Action item =>
Whatever lies between the line with "R3: 4.7k (SDA, VDD) -> 3.3k (SDA, VDD)" and the end of the data, both included, must be copied exactly and without pictures.

Version difference data:
-=-=-=-=-
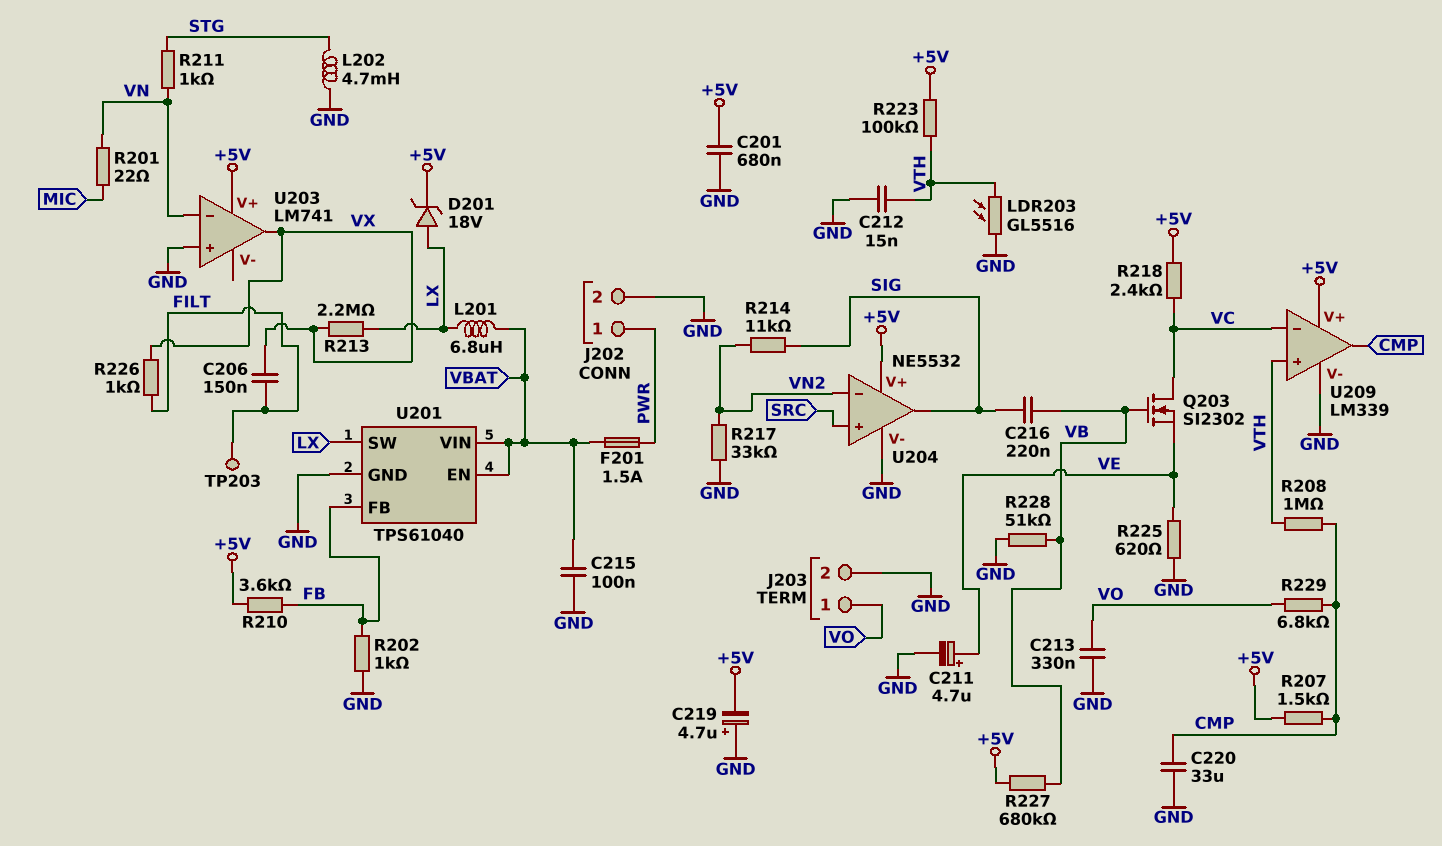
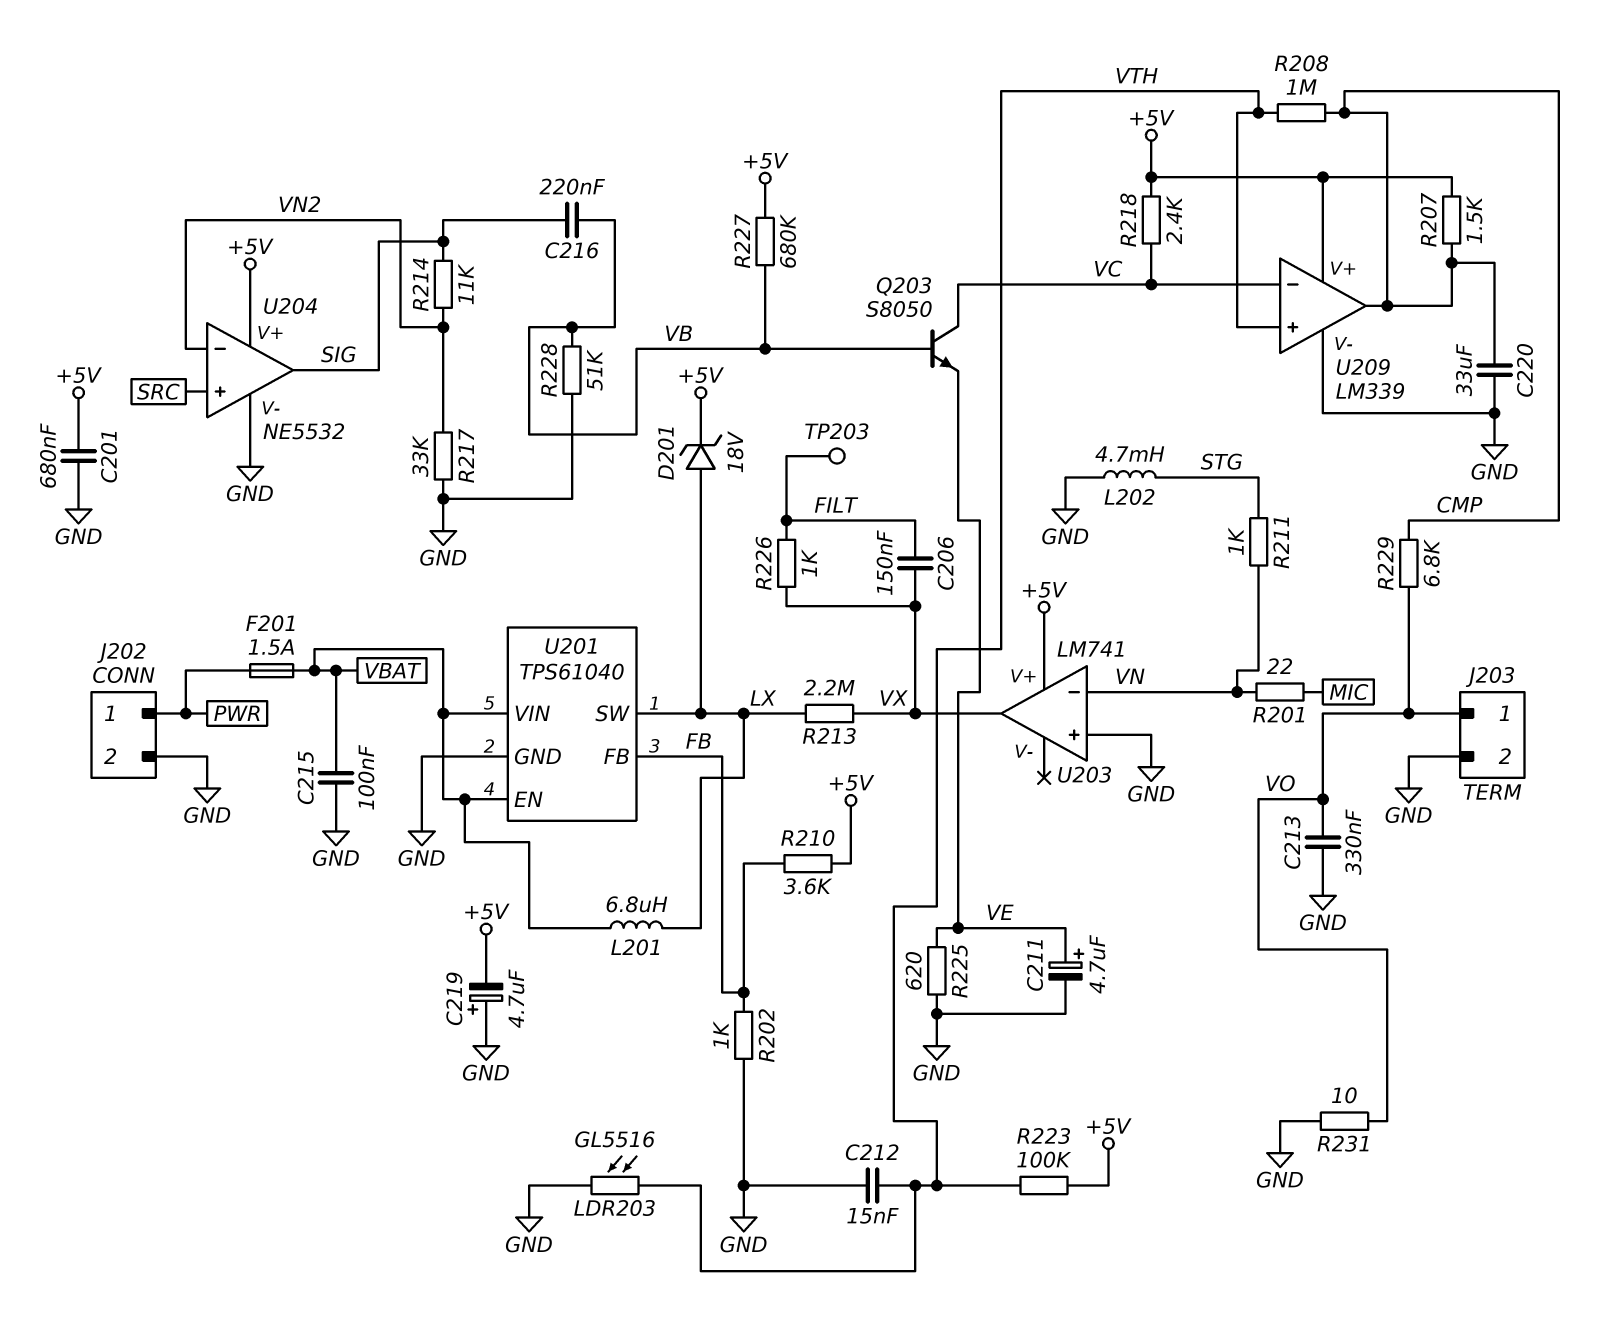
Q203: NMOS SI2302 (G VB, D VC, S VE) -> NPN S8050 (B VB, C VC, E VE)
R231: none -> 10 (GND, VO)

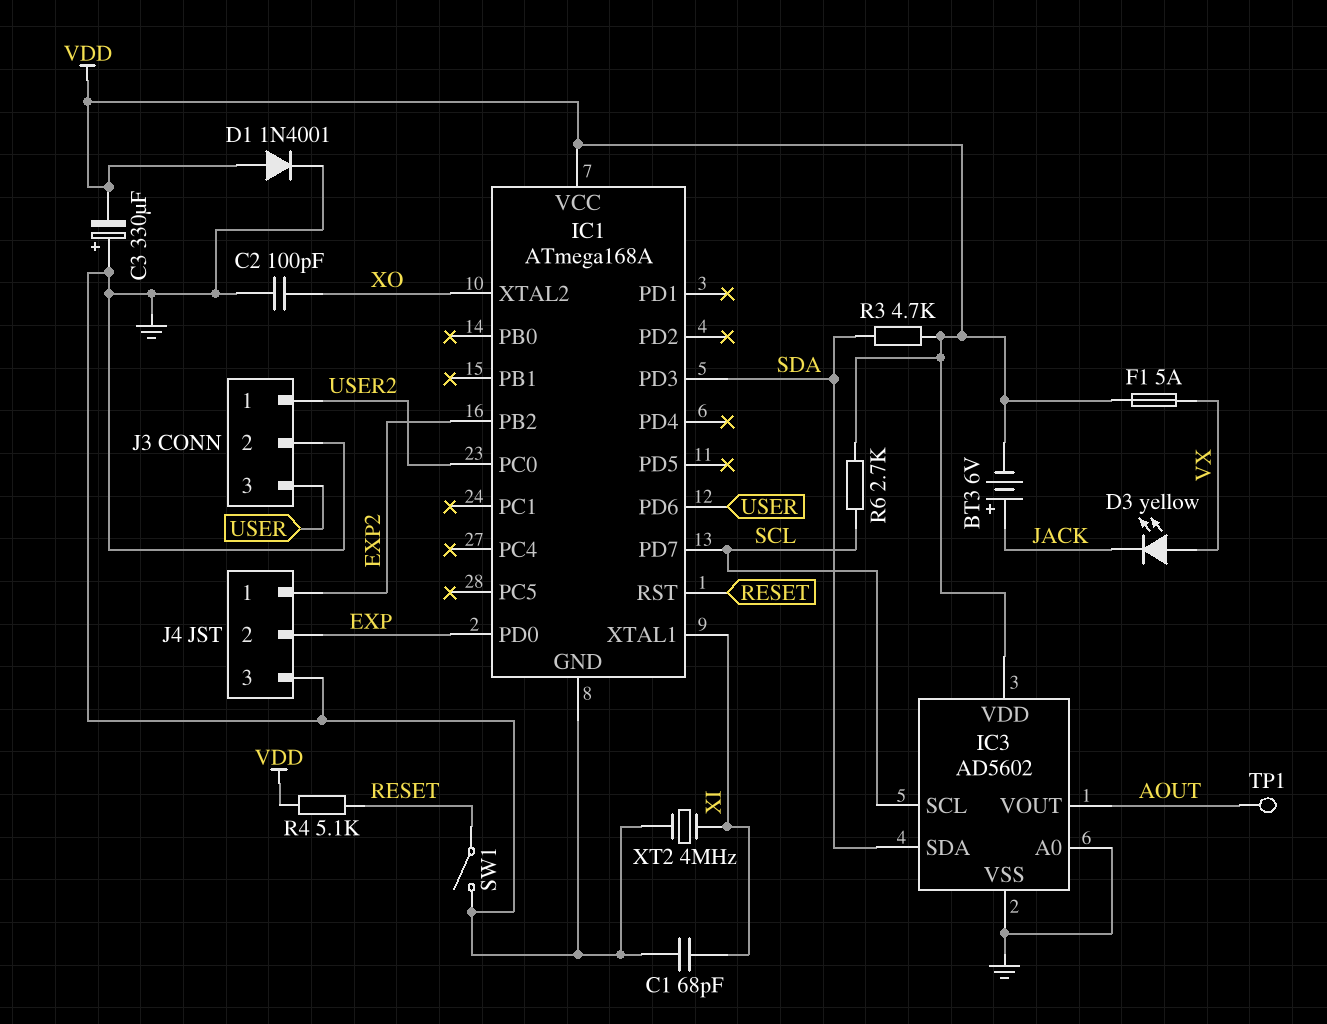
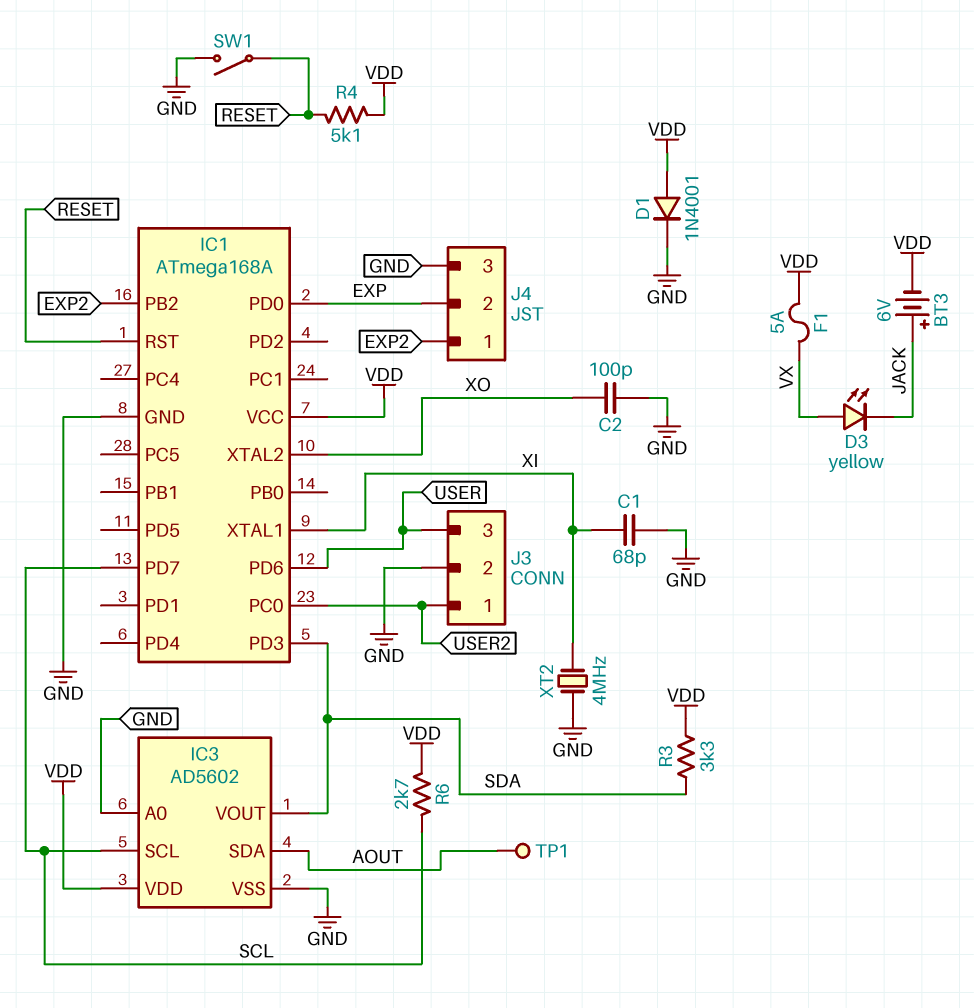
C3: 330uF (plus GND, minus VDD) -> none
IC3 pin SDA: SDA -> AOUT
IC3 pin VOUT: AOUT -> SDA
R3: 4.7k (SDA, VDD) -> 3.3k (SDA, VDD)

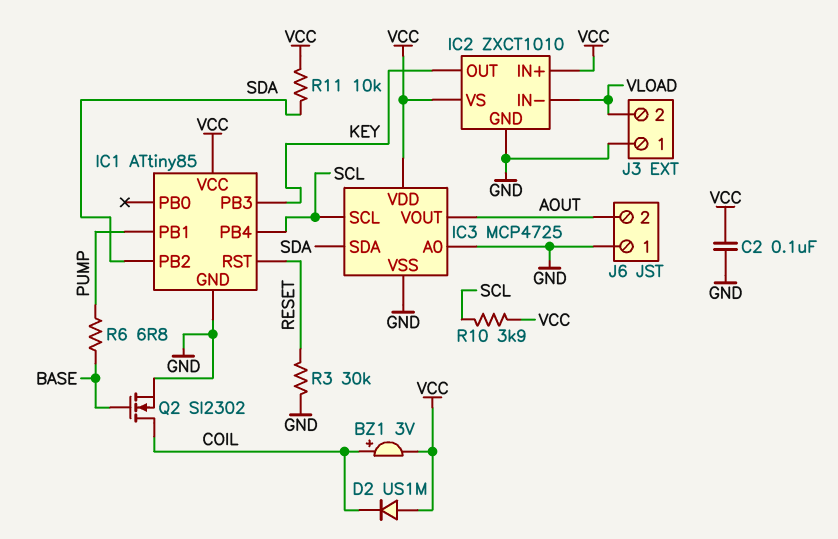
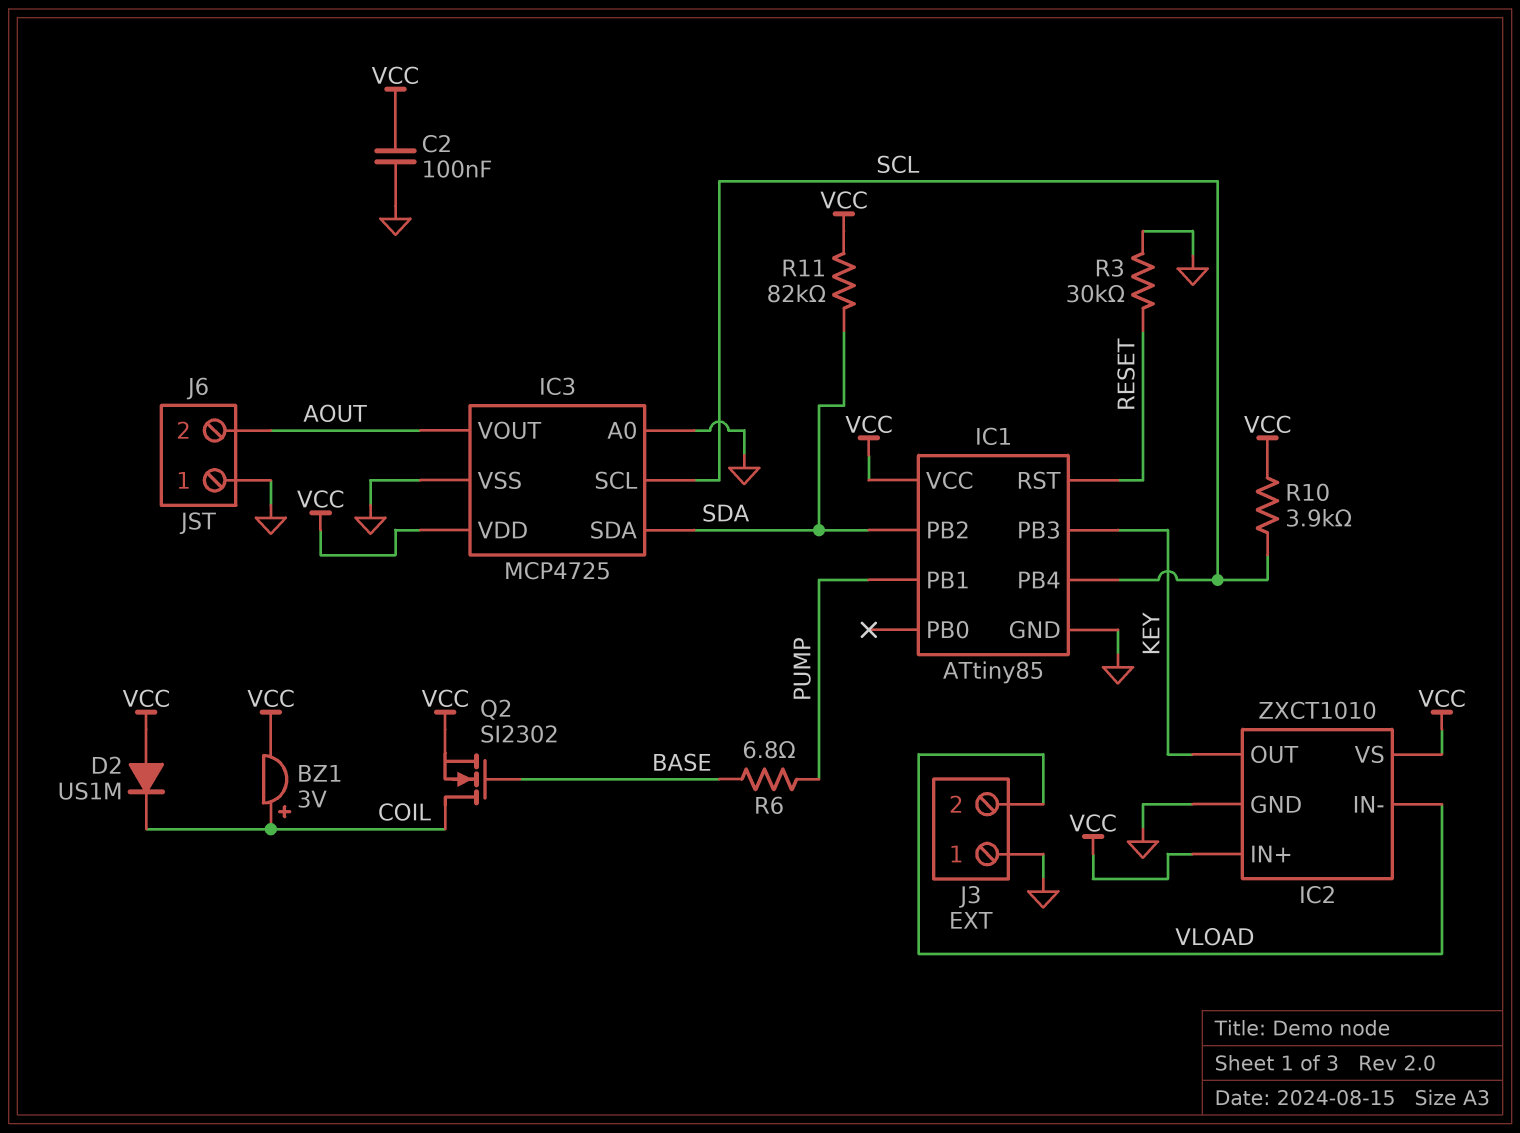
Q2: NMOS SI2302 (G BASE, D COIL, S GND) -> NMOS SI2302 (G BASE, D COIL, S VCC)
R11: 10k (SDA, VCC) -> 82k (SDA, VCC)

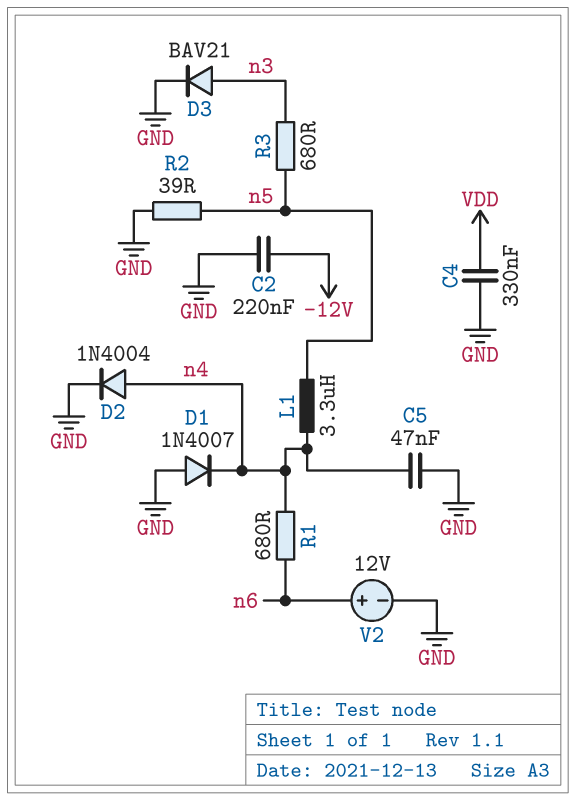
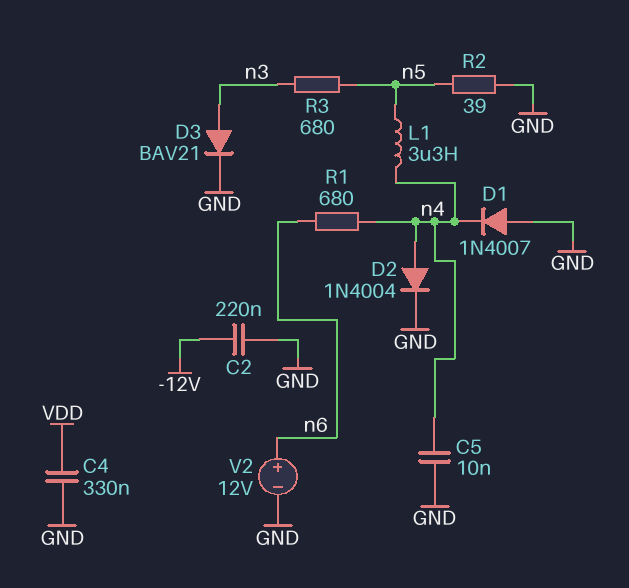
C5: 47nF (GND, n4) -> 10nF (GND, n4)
-=-=-=-=-
Problem solution =>
R3: 4.7k (SDA, VDD) -> 3.3k (SDA, VDD)

Q2: NMOS SI2302 (G BASE, D COIL, S GND) -> NMOS SI2302 (G BASE, D COIL, S VCC)
R11: 10k (SDA, VCC) -> 82k (SDA, VCC)

C5: 47nF (GND, n4) -> 10nF (GND, n4)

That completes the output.